ACTIVITY:
Copy the records below, from the line containing "C202: 22nF (N018, U202/CV)" through the last line; leave out pictures.

DATA PROVIDED:
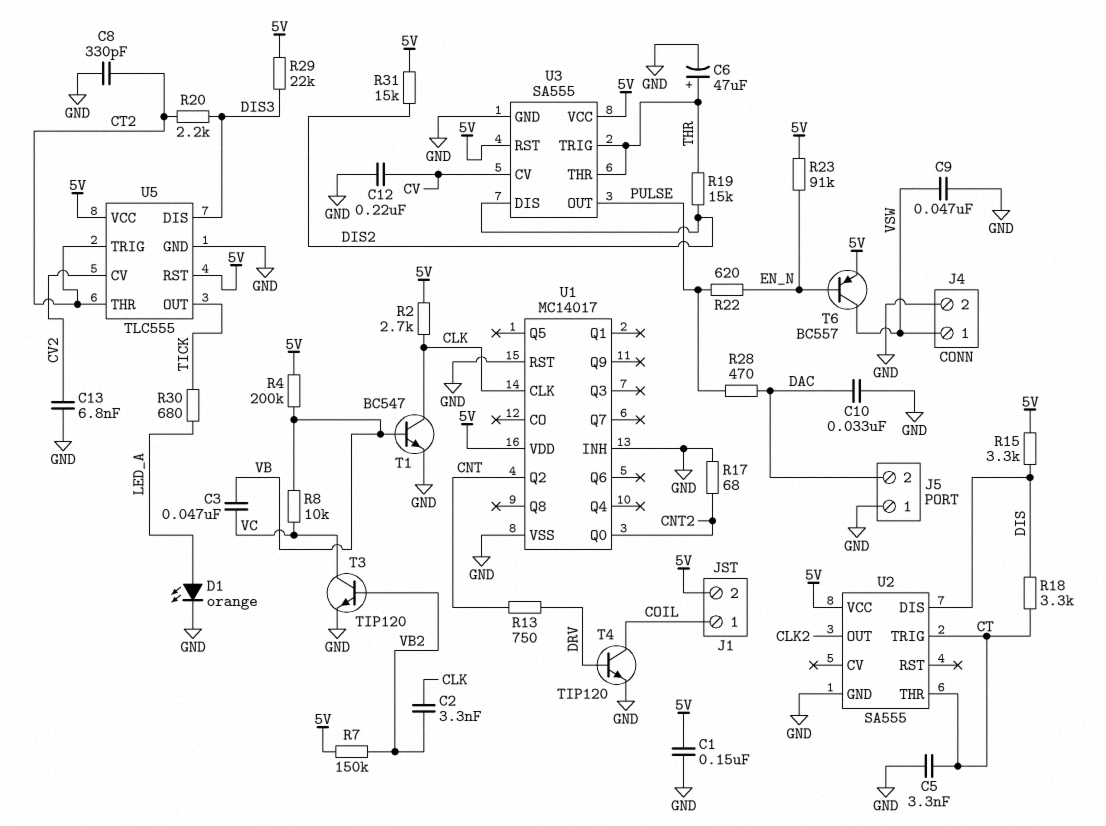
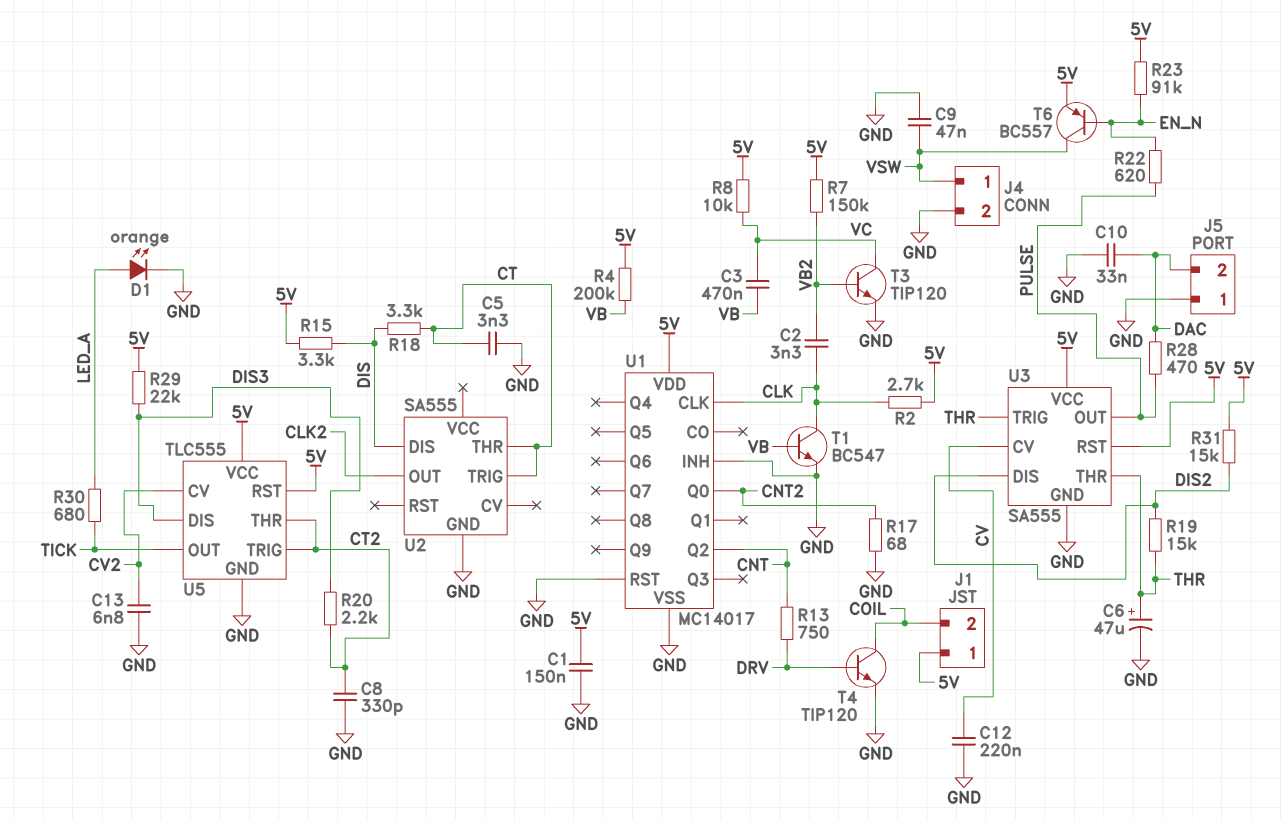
C3: 47nF (VB, VC) -> 470nF (VB, VC)
J1 pin 1: COIL -> 5V
J1 pin 2: 5V -> COIL
R8: 10k (VB, VC) -> 10k (5V, VC)
U2 pin VCC: 5V -> none

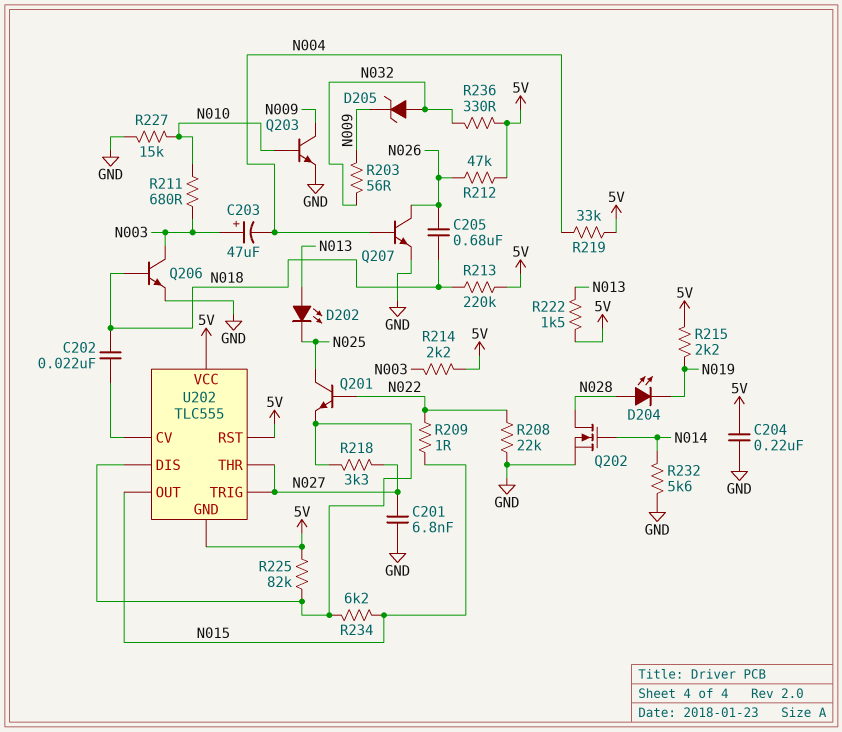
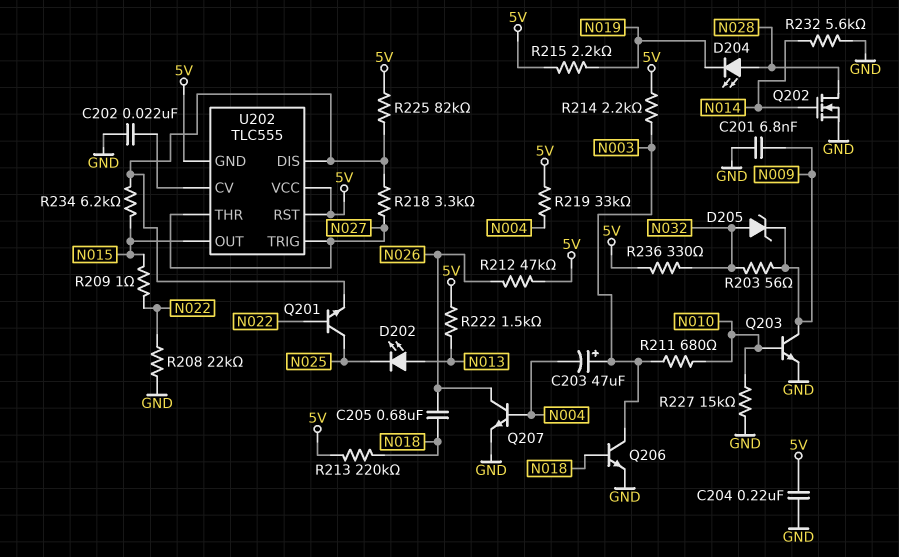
C201: 6.8nF (GND, N027) -> 6.8nF (GND, N009)
C202: 22nF (N018, U202/CV) -> 22nF (GND, U202/CV)

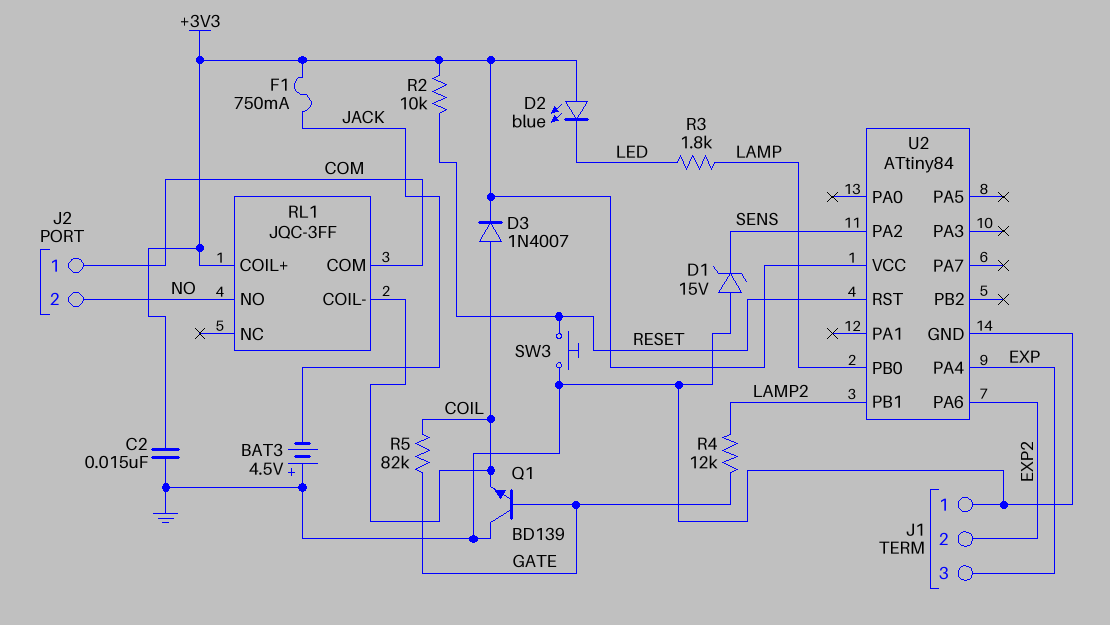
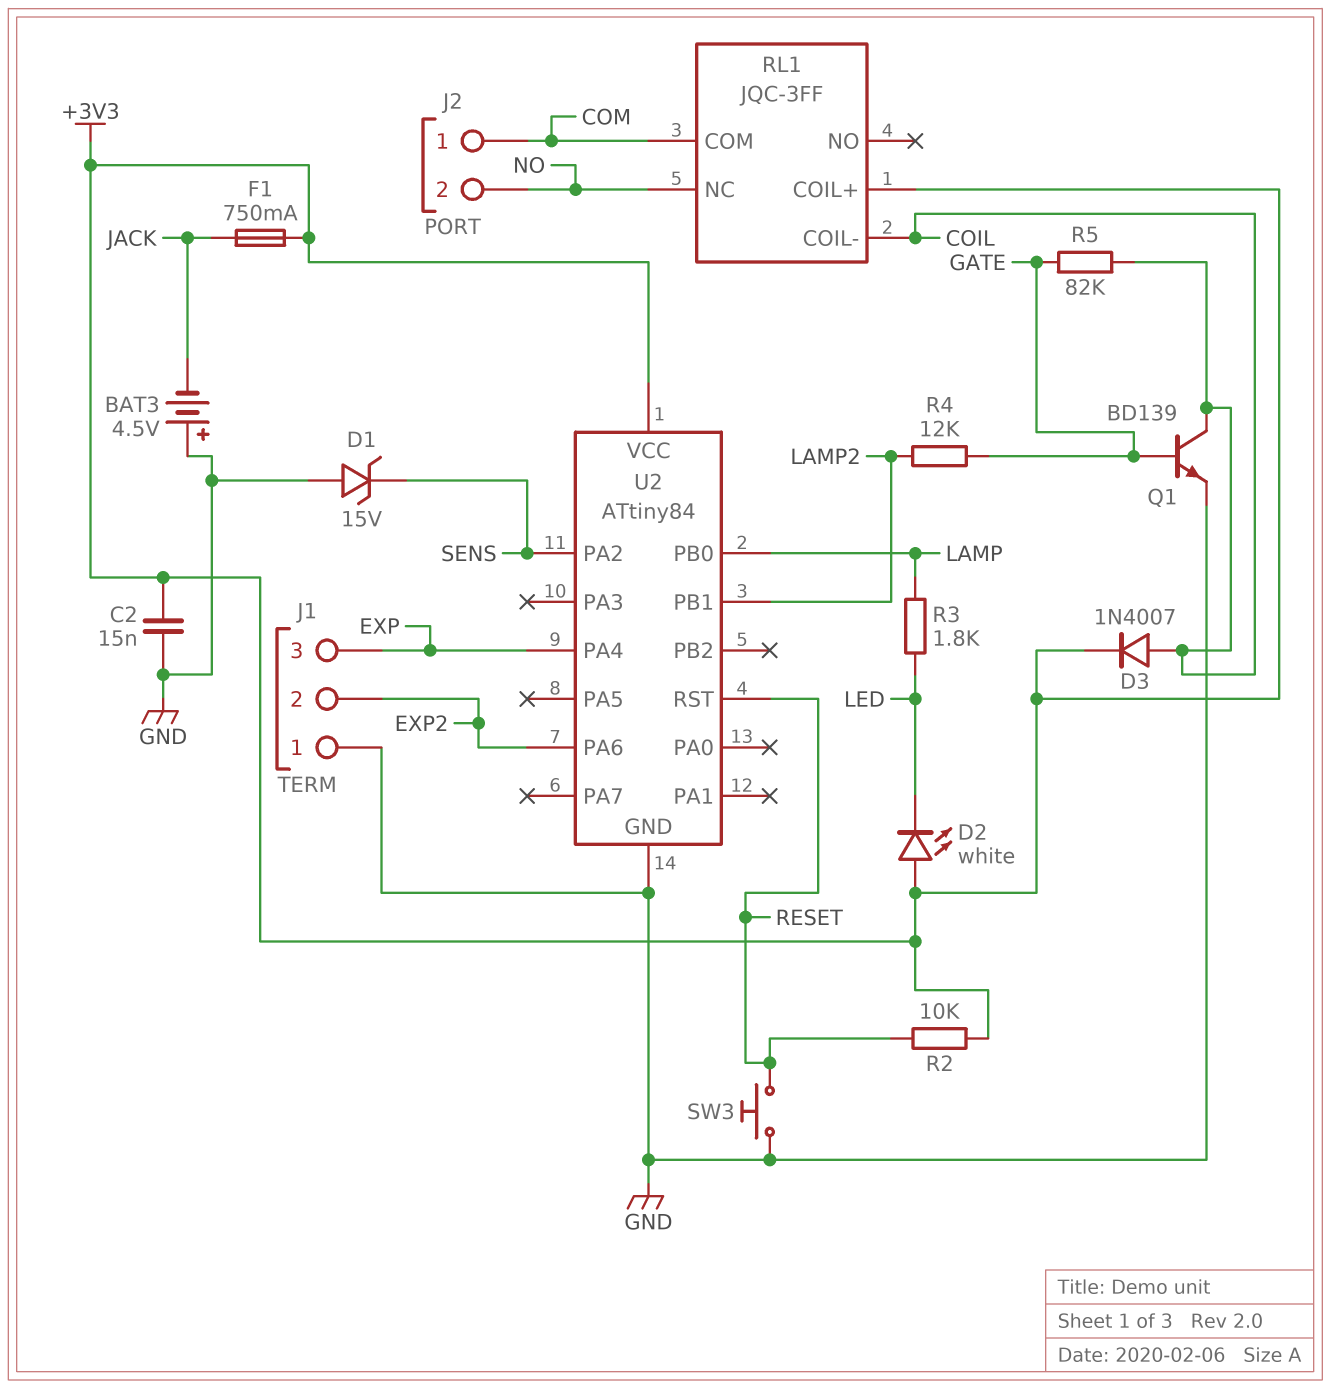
D2: LED blue (A +3V3, K LED) -> LED white (A +3V3, K LED)
Q1: NPN BD139 (B GATE, C GND, E COIL) -> NPN BD139 (B GATE, C COIL, E GND)
RL1 pin NC: none -> NO
RL1 pin NO: NO -> none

SOLUTION FOR THIS PROBLEM:
C202: 22nF (N018, U202/CV) -> 22nF (GND, U202/CV)

D2: LED blue (A +3V3, K LED) -> LED white (A +3V3, K LED)
Q1: NPN BD139 (B GATE, C GND, E COIL) -> NPN BD139 (B GATE, C COIL, E GND)
RL1 pin NC: none -> NO
RL1 pin NO: NO -> none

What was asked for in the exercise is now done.